■ **Collected data**:
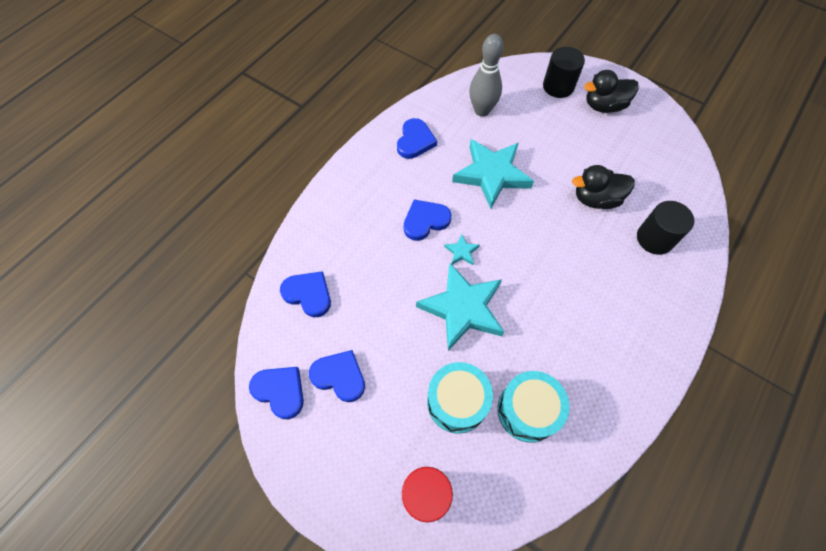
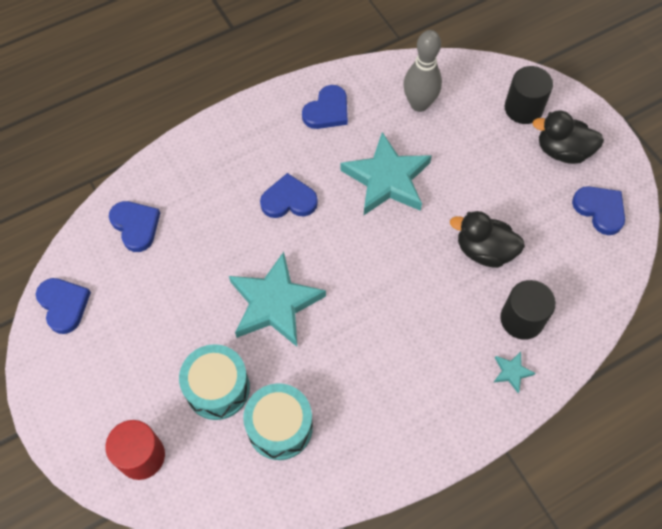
camera: 25 degrees right, 0 degrees up
blue heart [309,350,365,402] -> blue heart moved to [572,186,625,235]
turquoise star [444,234,480,265] -> turquoise star moved to [493,352,536,393]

■ **Problem details**:
A word-for-word copy of all the data, without pictures, is the expected output.

■ **Exercise response**:
camera: 25 degrees right, 0 degrees up
blue heart [309,350,365,402] -> blue heart moved to [572,186,625,235]
turquoise star [444,234,480,265] -> turquoise star moved to [493,352,536,393]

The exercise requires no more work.